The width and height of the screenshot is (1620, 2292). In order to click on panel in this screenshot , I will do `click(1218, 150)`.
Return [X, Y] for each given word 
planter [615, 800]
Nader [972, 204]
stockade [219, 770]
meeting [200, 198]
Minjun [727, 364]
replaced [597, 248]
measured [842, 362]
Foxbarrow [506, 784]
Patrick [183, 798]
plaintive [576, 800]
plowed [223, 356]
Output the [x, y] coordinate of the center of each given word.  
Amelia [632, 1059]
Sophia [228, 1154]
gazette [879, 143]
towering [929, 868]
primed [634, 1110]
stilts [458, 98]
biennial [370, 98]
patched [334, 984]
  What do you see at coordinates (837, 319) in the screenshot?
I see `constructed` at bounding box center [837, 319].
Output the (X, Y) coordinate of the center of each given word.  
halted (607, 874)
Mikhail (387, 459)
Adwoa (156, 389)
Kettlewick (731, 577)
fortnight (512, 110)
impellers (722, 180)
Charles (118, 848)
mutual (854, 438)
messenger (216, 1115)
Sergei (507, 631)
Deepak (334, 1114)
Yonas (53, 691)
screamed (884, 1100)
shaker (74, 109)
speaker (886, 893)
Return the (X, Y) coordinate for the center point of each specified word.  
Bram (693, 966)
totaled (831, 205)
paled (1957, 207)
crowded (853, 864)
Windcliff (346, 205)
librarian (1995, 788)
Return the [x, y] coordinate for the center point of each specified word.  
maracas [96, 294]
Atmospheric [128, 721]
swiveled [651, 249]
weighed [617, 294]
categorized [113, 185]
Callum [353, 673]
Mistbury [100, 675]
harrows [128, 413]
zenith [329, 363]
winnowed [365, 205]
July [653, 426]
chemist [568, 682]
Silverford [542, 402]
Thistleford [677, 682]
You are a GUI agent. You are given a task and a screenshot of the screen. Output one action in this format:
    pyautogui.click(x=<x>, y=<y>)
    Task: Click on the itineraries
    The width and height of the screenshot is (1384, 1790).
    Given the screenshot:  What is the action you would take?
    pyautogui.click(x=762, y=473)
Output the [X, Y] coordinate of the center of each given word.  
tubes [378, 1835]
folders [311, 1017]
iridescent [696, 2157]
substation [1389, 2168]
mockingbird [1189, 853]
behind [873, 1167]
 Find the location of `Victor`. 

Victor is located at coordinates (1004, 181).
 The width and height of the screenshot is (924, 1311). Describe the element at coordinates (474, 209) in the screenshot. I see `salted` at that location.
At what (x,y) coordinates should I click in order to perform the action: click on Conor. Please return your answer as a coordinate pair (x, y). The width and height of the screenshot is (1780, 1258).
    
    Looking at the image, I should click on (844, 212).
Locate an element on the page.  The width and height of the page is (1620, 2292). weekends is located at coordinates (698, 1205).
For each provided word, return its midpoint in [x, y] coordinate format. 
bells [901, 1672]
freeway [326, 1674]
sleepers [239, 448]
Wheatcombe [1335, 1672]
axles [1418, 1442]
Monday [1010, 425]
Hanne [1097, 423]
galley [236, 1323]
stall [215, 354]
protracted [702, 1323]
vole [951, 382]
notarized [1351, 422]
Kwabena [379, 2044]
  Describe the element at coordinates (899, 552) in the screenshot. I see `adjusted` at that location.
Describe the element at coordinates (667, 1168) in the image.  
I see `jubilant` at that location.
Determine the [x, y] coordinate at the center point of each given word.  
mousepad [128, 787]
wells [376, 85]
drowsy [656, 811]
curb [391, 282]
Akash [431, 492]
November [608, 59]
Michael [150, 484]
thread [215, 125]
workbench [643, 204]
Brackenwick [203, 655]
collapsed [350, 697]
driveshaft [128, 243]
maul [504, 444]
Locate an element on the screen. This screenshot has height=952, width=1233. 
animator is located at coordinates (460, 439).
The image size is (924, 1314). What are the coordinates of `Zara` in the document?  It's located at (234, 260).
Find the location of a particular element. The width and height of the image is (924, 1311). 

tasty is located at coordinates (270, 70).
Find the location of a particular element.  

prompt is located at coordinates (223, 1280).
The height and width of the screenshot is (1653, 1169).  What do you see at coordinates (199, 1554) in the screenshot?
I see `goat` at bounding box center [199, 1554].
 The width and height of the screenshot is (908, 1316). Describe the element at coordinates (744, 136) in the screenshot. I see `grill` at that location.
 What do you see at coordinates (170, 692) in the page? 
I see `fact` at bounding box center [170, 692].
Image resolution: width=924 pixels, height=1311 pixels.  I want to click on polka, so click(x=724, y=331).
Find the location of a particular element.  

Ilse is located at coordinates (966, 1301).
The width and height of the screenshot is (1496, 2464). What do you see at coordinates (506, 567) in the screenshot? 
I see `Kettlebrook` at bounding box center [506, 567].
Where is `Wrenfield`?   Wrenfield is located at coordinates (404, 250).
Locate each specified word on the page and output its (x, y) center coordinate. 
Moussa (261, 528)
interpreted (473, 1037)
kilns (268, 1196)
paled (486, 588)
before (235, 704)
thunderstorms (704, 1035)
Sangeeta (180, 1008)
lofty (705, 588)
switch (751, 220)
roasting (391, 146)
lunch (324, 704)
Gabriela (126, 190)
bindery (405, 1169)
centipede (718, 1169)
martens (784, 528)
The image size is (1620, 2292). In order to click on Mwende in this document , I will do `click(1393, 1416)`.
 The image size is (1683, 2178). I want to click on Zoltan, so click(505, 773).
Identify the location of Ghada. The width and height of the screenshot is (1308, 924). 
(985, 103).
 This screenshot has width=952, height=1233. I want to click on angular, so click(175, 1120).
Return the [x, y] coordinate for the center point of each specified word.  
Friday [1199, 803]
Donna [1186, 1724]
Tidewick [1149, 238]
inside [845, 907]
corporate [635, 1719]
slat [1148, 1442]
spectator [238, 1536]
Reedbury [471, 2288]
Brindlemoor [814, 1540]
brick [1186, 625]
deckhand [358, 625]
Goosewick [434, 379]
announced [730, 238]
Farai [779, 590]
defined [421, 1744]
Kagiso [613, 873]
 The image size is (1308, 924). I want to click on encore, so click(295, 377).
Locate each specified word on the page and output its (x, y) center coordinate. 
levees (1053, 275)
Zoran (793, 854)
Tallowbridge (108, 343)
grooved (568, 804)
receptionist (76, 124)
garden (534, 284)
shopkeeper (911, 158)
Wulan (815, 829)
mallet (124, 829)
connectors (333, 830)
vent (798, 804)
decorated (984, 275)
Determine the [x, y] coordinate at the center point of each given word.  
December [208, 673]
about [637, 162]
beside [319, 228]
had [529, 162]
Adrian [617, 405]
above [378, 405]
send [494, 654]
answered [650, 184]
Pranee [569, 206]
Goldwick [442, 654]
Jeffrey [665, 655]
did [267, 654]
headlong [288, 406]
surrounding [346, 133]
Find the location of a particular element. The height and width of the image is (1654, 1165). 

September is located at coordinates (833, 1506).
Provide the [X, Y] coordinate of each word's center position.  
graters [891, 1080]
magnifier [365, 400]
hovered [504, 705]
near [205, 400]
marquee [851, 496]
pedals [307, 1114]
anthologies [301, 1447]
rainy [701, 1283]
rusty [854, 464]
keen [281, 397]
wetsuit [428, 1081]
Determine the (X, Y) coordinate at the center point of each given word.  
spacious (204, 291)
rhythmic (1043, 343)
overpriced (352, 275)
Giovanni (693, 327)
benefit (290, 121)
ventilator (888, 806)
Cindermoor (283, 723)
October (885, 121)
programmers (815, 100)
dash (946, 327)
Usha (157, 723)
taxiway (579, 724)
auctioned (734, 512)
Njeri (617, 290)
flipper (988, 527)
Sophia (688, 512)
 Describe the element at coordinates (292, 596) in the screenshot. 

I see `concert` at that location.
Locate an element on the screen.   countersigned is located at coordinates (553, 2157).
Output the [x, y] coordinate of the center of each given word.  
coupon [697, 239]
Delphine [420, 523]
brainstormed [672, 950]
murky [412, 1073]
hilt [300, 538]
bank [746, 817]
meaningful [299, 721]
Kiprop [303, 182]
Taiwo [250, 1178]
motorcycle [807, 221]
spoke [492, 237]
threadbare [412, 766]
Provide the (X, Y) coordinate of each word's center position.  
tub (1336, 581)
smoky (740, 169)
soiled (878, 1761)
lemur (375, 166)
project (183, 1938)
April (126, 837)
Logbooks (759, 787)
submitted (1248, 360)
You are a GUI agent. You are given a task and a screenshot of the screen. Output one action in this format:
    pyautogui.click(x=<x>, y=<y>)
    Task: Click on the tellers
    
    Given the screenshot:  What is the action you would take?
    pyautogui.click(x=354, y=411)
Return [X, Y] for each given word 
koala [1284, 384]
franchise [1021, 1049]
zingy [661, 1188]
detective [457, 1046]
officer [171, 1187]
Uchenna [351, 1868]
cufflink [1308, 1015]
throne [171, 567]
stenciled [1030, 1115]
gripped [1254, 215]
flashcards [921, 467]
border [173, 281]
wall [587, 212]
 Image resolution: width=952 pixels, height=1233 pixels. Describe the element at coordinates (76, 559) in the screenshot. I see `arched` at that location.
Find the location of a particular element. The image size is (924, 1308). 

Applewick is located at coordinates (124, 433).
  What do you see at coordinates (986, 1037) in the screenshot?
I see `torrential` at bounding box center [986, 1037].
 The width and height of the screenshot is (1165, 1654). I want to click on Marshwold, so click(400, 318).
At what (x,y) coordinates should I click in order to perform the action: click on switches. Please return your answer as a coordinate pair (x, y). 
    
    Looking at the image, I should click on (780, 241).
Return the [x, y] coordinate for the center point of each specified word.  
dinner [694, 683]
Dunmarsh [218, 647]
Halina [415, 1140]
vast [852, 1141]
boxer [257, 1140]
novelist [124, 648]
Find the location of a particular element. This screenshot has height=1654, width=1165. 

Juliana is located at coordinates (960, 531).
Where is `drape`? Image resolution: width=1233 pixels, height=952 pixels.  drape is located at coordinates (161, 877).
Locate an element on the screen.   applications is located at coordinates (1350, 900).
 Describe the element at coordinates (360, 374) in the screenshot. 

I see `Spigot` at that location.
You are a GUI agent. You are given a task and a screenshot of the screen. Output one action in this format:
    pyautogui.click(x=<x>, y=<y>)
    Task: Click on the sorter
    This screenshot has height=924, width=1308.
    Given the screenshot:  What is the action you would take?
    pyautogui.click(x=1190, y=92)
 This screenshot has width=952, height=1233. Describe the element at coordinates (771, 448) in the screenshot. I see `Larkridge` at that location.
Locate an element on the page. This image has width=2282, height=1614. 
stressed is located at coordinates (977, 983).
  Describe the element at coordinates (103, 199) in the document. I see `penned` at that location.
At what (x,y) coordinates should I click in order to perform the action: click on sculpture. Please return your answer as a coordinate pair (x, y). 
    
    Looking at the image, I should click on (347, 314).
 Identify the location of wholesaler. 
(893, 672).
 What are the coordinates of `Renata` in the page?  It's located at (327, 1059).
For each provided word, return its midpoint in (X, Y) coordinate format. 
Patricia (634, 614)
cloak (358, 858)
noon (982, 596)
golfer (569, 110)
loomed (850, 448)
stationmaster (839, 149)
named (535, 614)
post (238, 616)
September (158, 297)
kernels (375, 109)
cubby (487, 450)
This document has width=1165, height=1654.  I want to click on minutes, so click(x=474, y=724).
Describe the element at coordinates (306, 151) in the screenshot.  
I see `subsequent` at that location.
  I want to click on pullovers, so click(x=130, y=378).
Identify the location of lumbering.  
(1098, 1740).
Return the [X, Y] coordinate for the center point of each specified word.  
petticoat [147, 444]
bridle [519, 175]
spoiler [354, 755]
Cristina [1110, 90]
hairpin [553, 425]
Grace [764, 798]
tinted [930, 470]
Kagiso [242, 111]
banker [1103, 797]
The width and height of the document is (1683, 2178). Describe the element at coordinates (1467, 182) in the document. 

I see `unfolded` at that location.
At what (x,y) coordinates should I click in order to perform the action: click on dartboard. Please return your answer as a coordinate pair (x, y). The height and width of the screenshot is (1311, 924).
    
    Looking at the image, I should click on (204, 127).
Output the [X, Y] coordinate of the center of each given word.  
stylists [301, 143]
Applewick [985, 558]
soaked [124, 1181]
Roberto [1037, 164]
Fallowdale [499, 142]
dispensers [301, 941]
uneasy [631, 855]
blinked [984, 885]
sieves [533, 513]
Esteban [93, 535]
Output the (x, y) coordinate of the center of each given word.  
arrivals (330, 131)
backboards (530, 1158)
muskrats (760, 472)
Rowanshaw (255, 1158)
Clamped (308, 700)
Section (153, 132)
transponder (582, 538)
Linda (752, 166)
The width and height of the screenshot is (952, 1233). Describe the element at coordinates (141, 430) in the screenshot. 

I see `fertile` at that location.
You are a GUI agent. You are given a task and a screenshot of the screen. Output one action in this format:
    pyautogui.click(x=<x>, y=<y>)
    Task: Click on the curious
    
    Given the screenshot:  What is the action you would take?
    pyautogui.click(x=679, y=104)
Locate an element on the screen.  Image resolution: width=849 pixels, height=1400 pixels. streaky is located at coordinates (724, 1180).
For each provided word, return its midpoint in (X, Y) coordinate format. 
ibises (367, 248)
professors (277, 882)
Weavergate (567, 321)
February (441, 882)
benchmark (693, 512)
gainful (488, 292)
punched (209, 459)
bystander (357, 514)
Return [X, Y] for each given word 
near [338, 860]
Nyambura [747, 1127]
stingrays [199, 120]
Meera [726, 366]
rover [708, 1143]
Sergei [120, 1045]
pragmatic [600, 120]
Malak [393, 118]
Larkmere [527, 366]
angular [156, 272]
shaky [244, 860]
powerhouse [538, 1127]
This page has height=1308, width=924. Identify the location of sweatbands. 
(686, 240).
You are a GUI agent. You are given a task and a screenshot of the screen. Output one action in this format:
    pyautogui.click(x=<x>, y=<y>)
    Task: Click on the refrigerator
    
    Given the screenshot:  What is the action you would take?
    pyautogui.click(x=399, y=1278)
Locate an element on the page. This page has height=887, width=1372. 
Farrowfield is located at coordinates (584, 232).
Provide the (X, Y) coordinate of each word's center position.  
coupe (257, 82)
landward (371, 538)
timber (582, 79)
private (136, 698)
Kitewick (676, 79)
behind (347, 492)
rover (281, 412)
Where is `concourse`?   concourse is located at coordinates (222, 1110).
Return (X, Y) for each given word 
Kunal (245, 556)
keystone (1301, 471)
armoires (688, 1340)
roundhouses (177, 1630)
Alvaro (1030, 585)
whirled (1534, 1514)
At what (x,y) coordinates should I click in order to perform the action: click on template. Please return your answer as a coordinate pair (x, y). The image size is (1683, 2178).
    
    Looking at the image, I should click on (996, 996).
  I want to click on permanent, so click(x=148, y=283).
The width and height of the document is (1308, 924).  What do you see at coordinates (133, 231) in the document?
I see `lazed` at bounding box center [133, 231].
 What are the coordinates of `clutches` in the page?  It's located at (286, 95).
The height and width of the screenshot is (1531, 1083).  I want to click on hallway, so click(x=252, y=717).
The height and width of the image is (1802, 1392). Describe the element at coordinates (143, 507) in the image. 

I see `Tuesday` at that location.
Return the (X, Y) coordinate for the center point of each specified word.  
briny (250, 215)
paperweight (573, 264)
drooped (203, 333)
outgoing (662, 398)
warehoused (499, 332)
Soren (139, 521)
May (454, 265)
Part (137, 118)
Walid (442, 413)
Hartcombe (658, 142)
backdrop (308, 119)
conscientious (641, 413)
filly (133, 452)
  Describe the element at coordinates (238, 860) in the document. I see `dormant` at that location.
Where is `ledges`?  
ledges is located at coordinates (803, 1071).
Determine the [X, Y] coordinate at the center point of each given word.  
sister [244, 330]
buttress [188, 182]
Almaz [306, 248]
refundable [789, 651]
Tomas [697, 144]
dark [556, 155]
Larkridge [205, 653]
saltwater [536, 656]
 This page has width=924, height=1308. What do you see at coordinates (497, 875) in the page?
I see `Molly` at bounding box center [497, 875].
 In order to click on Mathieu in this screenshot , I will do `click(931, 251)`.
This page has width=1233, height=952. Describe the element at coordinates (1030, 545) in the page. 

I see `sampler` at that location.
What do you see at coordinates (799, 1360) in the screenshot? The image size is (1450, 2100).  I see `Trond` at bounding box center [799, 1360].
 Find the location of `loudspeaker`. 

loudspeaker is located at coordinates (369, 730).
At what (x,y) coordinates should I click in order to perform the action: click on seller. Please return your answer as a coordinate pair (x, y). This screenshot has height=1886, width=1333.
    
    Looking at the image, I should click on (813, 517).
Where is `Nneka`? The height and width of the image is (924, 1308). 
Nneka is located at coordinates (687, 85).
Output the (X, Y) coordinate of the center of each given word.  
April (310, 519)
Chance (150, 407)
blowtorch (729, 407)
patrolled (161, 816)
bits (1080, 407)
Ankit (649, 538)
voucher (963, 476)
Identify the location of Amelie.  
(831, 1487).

* * * *

Short task: Give the lines of the listing as a Markdown table with the columns Row and Line, starting with the line that contains "Section (153, 132)" and going on through the line that contains "Weavergate (567, 321)", and leave out any blank lines.

Reply:
| Row | Line |
|---|---|
| 1 | Section (153, 132) |
| 2 | transponder (582, 538) |
| 3 | Linda (752, 166) |
| 4 | The width and height of the screenshot is (952, 1233). Describe the element at coordinates (141, 430) in the screenshot.  |
| 5 | I see `fertile` at that location. |
| 6 | You are a GUI agent. You are given a task and a screenshot of the screen. Output one action in this format: |
| 7 |     pyautogui.click(x=<x>, y=<y>) |
| 8 |     Task: Click on the curious |
| 9 |     Given the screenshot:  What is the action you would take? |
| 10 |     pyautogui.click(x=679, y=104) |
| 11 | Locate an element on the screen.  Image resolution: width=849 pixels, height=1400 pixels. streaky is located at coordinates (724, 1180). |
| 12 | For each provided word, return its midpoint in (X, Y) coordinate format.  |
| 13 | ibises (367, 248) |
| 14 | professors (277, 882) |
| 15 | Weavergate (567, 321) |